--- Data for this task ---

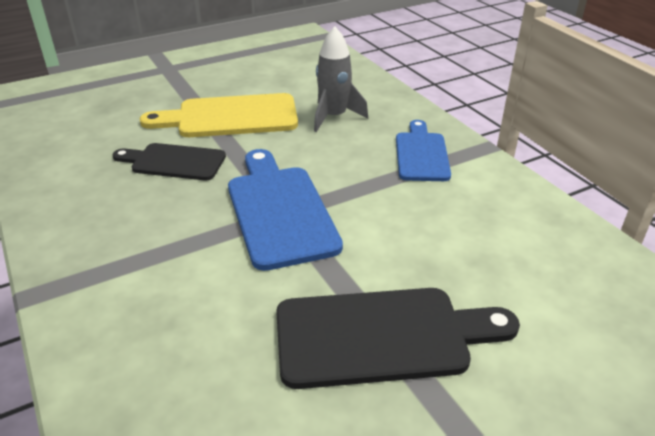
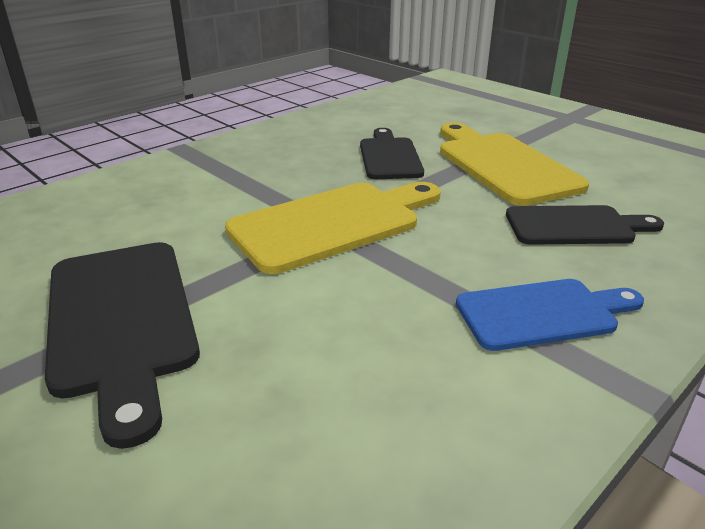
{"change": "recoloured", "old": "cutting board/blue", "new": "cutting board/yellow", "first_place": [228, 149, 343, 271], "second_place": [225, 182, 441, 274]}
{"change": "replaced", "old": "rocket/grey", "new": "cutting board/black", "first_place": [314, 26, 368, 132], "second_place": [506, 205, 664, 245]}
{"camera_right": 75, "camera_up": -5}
==
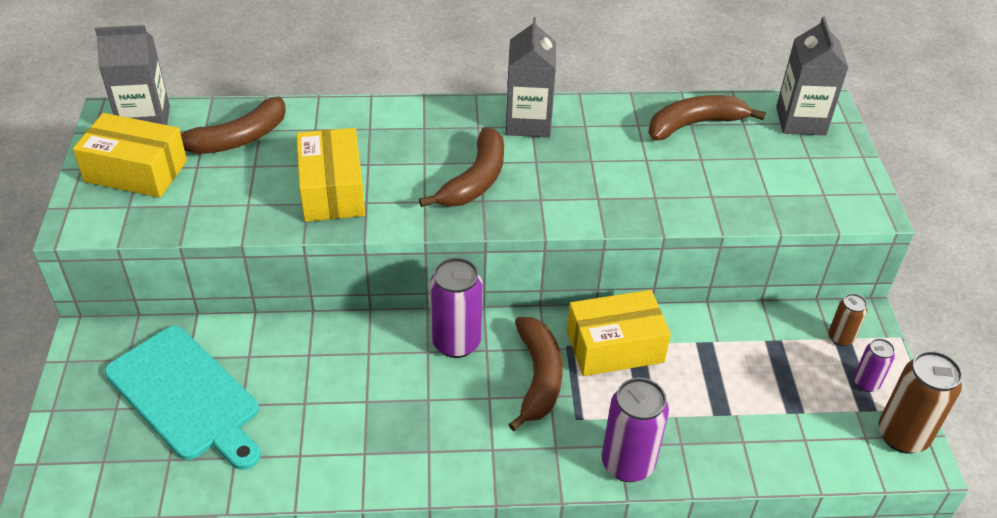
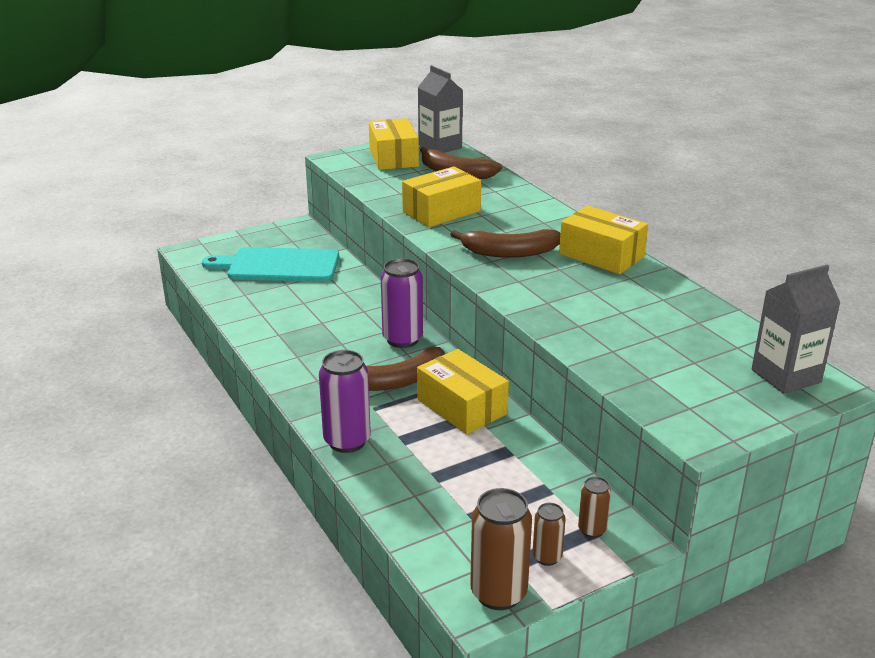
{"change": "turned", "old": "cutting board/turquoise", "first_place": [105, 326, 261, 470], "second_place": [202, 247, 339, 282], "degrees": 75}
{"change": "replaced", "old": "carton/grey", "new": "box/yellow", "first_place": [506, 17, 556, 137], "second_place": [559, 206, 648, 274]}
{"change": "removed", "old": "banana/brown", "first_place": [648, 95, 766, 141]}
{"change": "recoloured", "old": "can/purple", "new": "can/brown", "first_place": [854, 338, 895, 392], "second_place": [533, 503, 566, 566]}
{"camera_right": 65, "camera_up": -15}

--- Required work ---
Read the data above and pull out each line that holds the string "replaced".

--- Answer space ---
{"change": "replaced", "old": "rocket/grey", "new": "cutting board/black", "first_place": [314, 26, 368, 132], "second_place": [506, 205, 664, 245]}
{"change": "replaced", "old": "carton/grey", "new": "box/yellow", "first_place": [506, 17, 556, 137], "second_place": [559, 206, 648, 274]}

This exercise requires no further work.